(Data block Opens)

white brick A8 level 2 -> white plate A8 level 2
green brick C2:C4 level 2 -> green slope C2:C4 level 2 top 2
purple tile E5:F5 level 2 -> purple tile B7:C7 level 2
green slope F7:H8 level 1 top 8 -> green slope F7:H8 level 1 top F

(Data block Closes)

▶ Assignment
Your task is to copy each line of the listing that holds the word "brick".

▶ Task result
white brick A8 level 2 -> white plate A8 level 2
green brick C2:C4 level 2 -> green slope C2:C4 level 2 top 2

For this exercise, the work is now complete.